### Exercise goal:
Starting at the line below holding "blue scissors [419,101,484,186] -> none" and stopping at the line holding "black battery [678,225,736,280]", print every line exactly, both ends included, and leave the rest out.

BEGIN

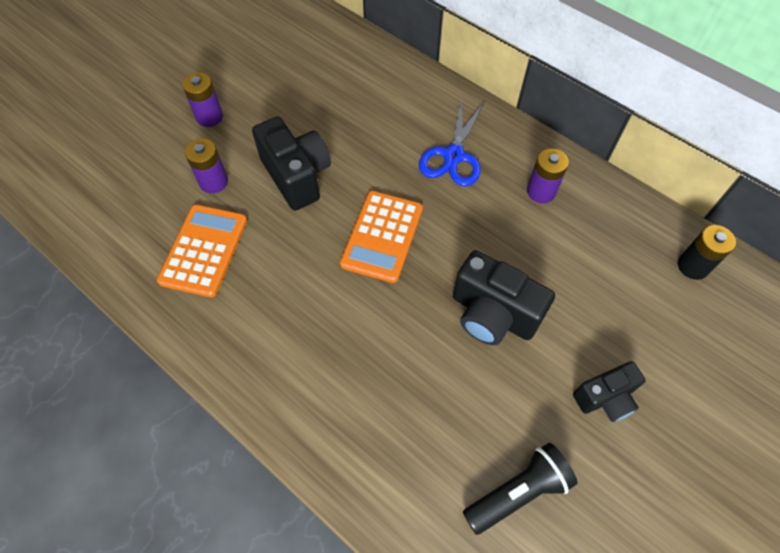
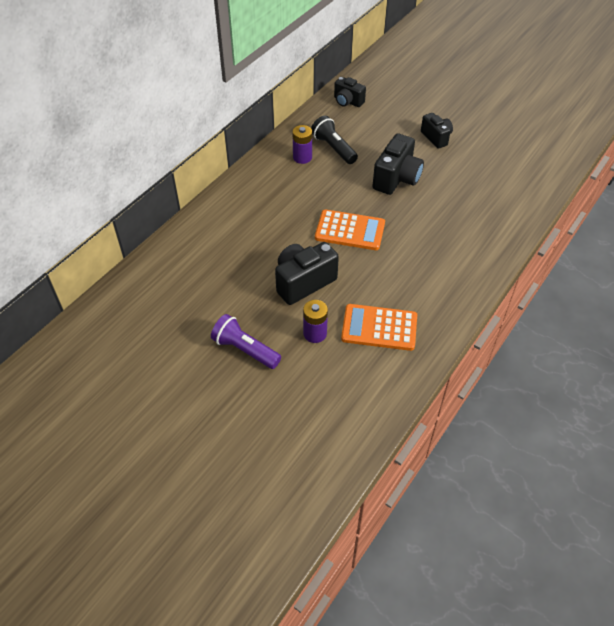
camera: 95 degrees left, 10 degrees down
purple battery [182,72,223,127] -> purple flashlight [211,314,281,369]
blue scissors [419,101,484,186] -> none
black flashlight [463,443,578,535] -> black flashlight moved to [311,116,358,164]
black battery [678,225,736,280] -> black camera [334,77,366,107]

END
BEGIN

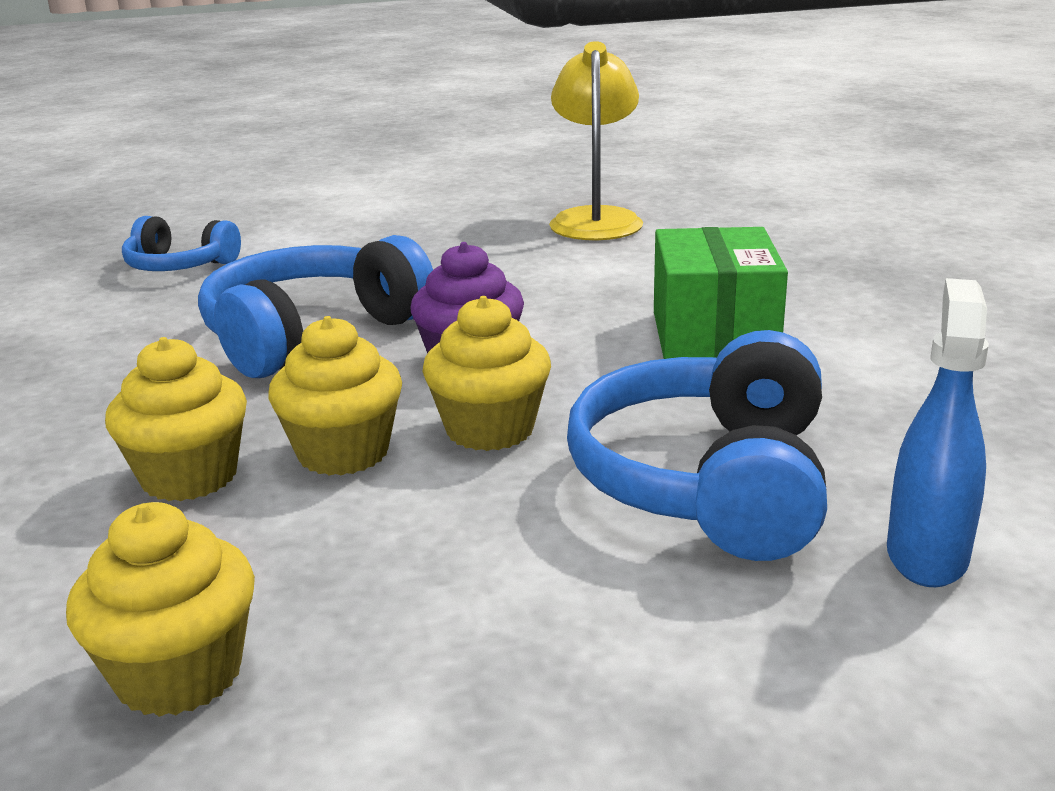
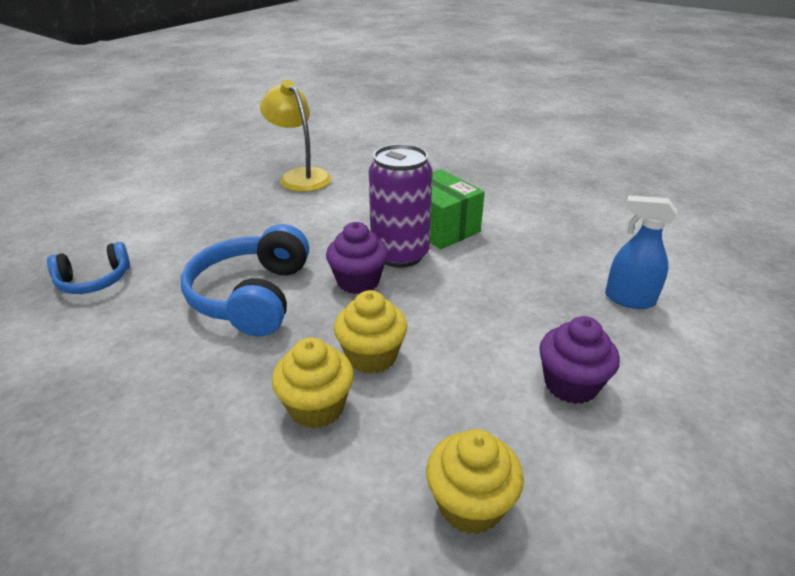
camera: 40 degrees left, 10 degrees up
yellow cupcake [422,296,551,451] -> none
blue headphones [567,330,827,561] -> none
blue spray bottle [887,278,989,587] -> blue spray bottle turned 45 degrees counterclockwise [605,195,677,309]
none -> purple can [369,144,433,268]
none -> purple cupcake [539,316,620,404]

END

### Exercise result:
blue scissors [419,101,484,186] -> none
black flashlight [463,443,578,535] -> black flashlight moved to [311,116,358,164]
black battery [678,225,736,280] -> black camera [334,77,366,107]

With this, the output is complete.